[EXERCISE INSTRUCTIONS]
Extract the lines below from the one containing "Give the pixel-coordinate" through the last line, inclusive, and copy them without any change.

[MATERIAL FOR THIS TASK]
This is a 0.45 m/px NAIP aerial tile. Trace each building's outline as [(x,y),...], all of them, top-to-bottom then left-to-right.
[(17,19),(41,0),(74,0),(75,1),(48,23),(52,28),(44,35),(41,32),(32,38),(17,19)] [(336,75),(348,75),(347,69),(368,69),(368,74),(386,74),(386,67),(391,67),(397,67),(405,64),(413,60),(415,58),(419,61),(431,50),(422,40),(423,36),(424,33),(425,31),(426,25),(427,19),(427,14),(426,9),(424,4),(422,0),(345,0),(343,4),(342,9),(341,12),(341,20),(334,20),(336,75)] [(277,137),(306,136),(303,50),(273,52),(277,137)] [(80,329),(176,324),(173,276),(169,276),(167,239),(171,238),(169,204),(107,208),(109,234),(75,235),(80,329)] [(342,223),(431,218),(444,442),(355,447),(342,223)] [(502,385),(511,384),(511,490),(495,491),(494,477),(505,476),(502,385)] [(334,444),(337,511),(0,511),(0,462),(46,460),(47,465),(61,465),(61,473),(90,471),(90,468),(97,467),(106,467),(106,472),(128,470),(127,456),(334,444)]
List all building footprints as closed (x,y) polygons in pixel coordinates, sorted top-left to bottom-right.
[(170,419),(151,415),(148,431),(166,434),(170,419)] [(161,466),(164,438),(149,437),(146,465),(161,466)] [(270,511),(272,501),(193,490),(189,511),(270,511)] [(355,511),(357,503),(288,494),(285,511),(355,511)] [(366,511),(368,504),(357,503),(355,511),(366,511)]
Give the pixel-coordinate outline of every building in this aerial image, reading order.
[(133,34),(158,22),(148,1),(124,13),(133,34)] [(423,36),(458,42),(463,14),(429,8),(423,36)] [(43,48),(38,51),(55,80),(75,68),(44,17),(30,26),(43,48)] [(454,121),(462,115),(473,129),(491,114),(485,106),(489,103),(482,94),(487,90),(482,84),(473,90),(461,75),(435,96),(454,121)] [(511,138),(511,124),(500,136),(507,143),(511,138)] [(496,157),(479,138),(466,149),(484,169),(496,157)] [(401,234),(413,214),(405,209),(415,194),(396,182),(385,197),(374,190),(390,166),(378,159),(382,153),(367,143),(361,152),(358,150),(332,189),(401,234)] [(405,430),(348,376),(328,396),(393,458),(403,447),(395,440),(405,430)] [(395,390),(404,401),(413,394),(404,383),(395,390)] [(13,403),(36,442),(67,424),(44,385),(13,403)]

[COMPLETE RESPONSE]
Give the pixel-coordinate outline of every building in this aerial image, reading order.
[(133,34),(158,22),(148,1),(124,13),(133,34)] [(423,36),(458,42),(463,14),(429,8),(423,36)] [(43,48),(38,51),(55,80),(75,68),(44,17),(30,26),(43,48)] [(454,121),(462,115),(473,129),(491,114),(485,106),(489,103),(482,94),(487,90),(482,84),(473,90),(461,75),(435,96),(454,121)] [(511,138),(511,124),(500,136),(507,143),(511,138)] [(496,157),(479,138),(466,149),(484,169),(496,157)] [(401,234),(413,214),(405,209),(415,194),(396,182),(385,197),(374,190),(390,166),(378,159),(382,153),(367,143),(361,152),(358,150),(332,189),(401,234)] [(405,430),(348,376),(328,396),(393,458),(403,447),(395,440),(405,430)] [(395,390),(404,401),(413,394),(404,383),(395,390)] [(13,403),(36,442),(67,424),(44,385),(13,403)]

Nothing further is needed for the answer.